§ **To do**: Below are entries. Pull out all lines containing "white".

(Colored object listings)
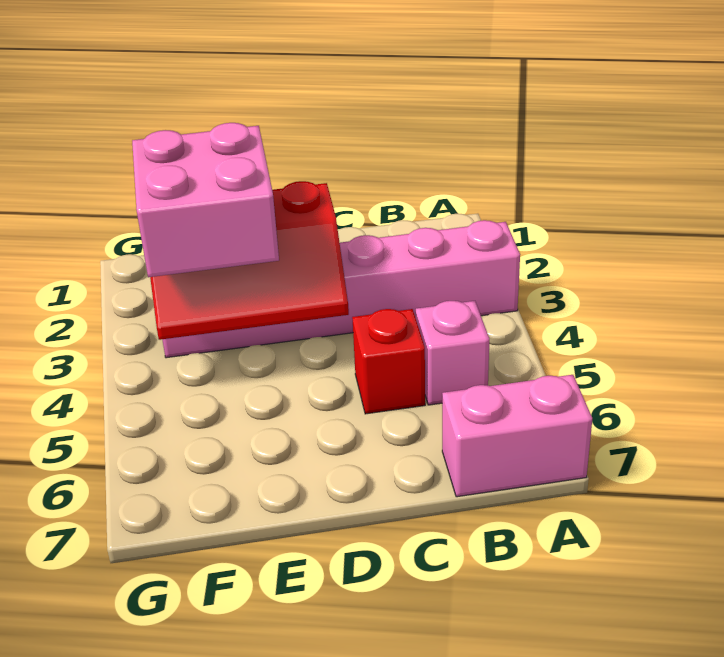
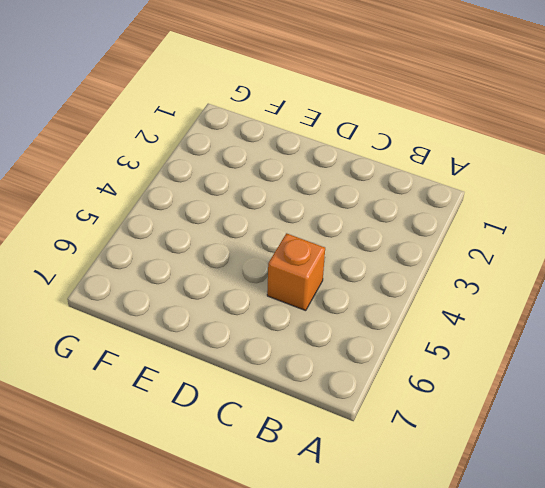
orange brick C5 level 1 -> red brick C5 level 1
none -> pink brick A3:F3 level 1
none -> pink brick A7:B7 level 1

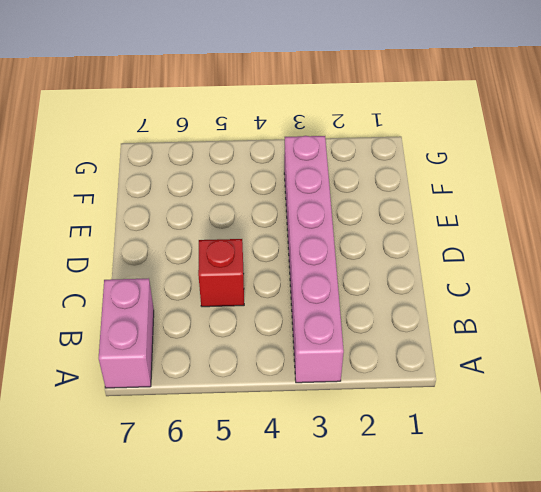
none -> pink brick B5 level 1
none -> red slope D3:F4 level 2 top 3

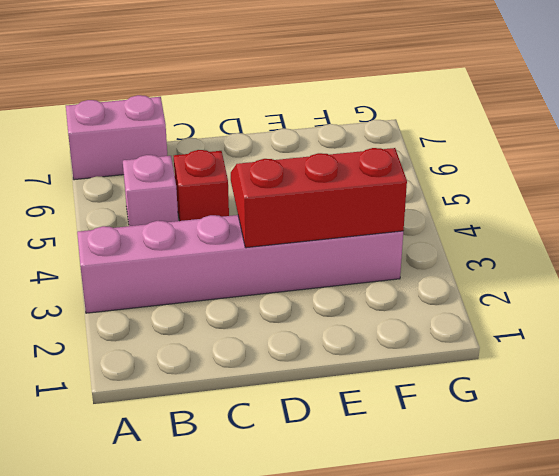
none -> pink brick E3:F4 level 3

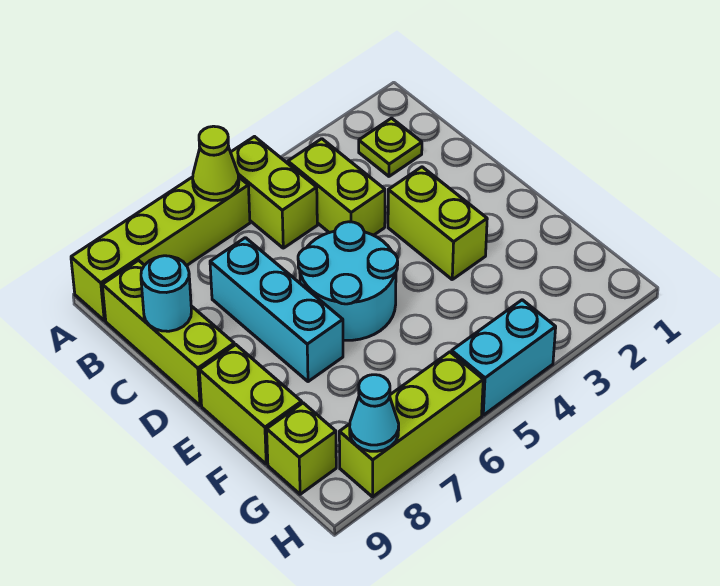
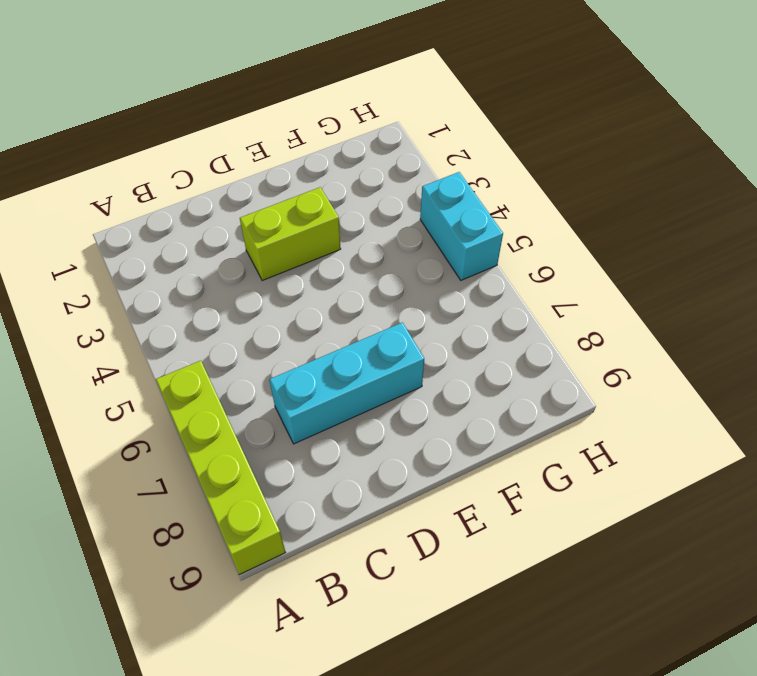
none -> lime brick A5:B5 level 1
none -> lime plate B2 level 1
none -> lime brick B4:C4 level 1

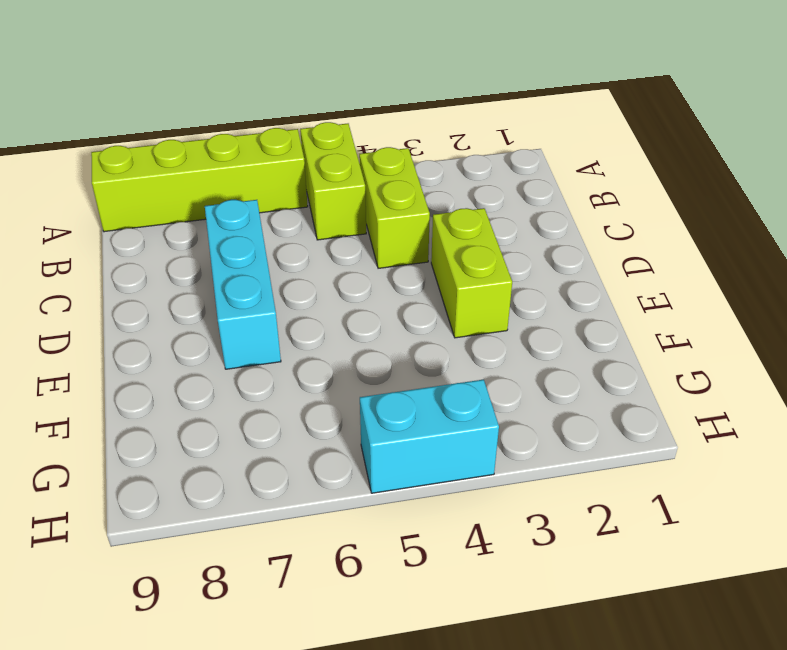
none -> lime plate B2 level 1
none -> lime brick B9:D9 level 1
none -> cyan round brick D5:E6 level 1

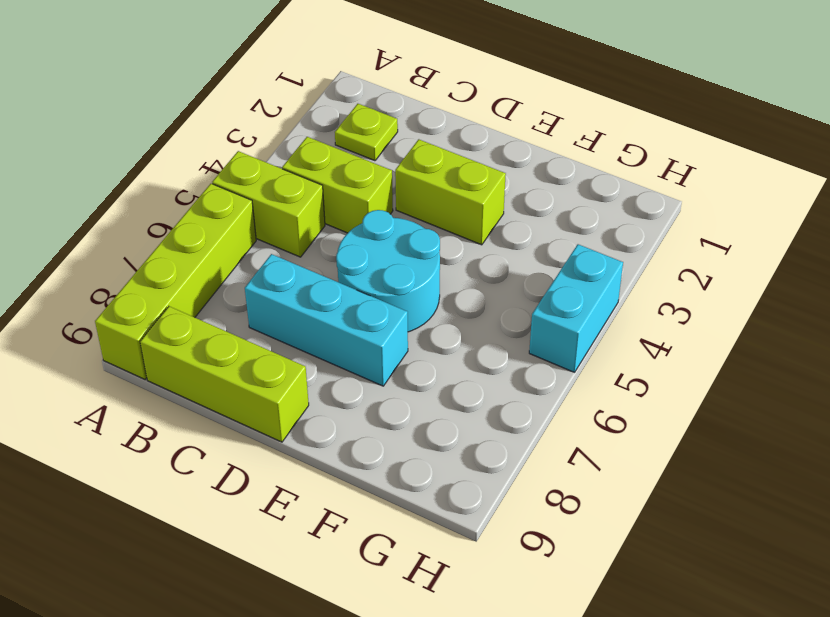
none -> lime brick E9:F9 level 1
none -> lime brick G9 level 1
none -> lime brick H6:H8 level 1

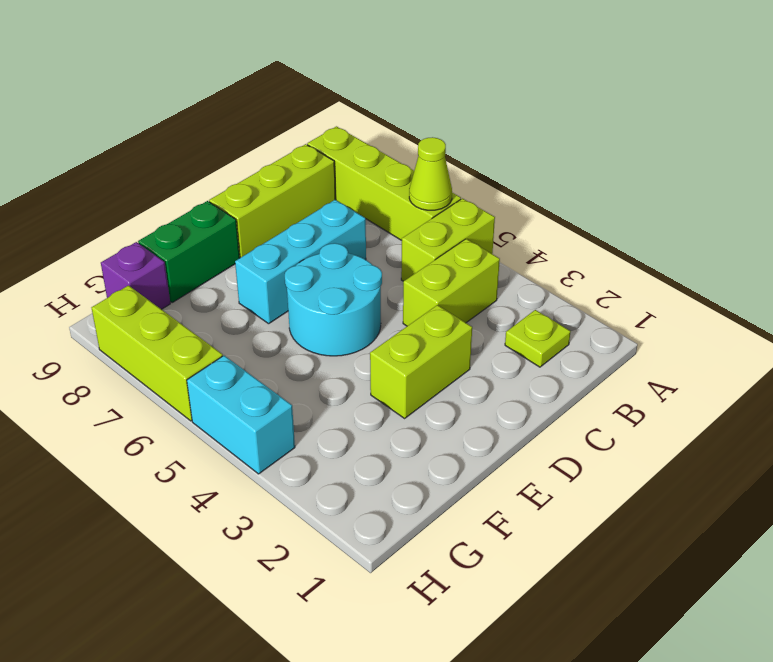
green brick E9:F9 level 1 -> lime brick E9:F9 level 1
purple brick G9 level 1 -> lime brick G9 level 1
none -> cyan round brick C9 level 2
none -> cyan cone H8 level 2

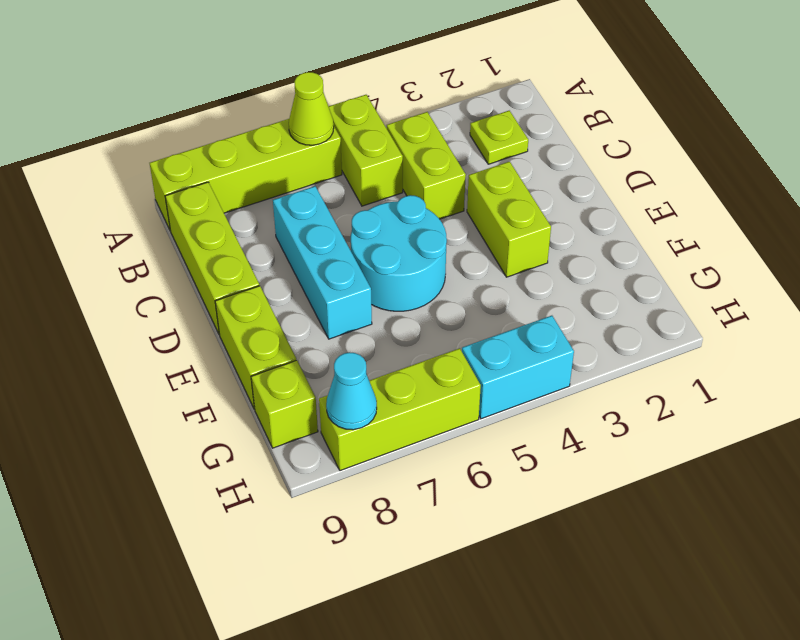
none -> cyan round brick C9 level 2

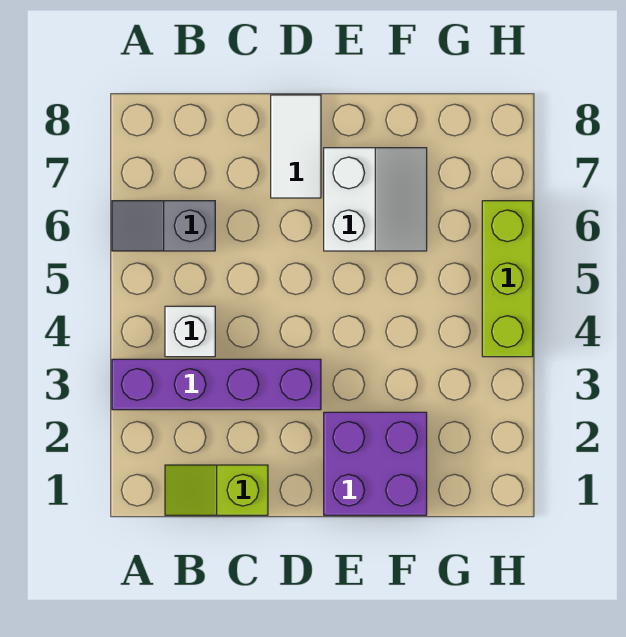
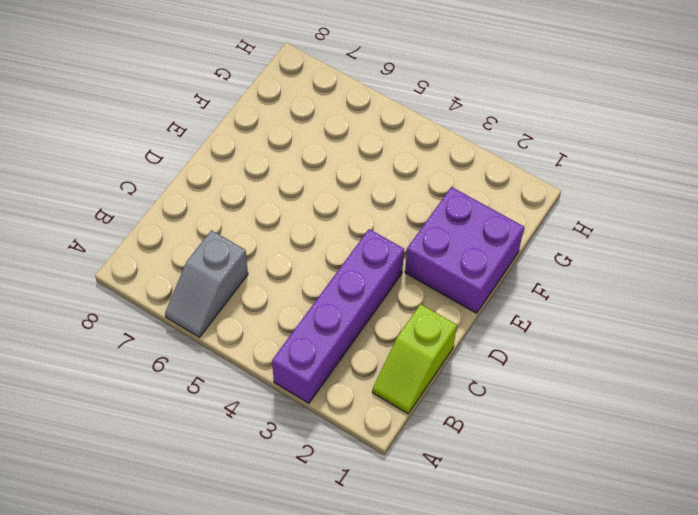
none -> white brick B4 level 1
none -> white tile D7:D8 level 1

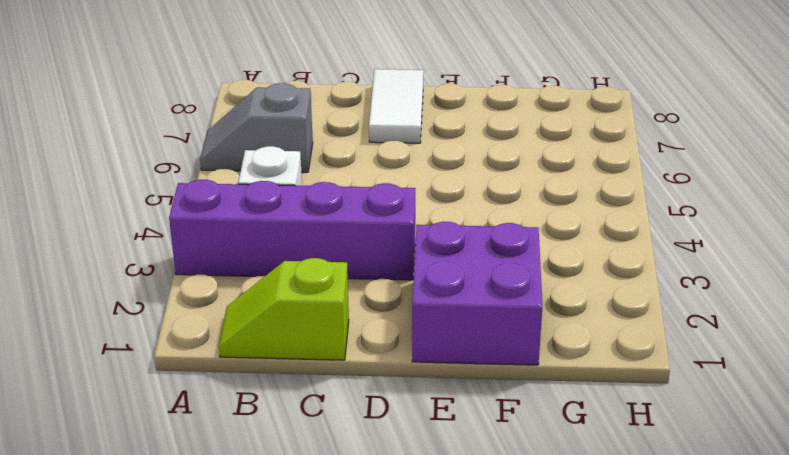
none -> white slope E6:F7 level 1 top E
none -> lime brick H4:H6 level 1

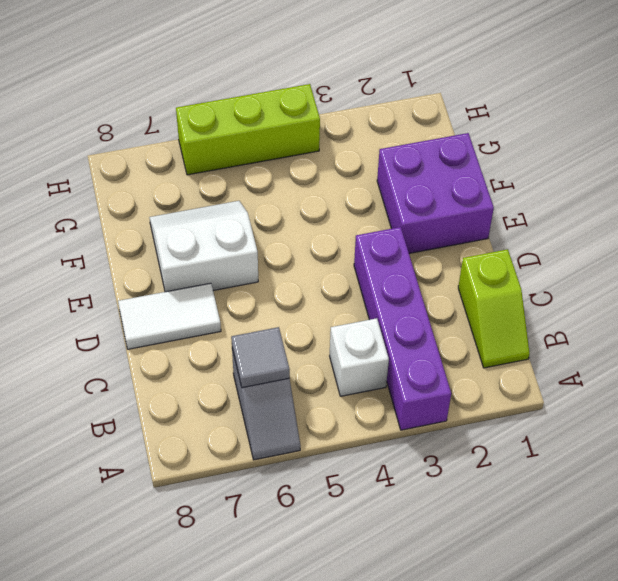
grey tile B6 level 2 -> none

§ **Exercise response**:
none -> white brick B4 level 1
none -> white tile D7:D8 level 1
none -> white slope E6:F7 level 1 top E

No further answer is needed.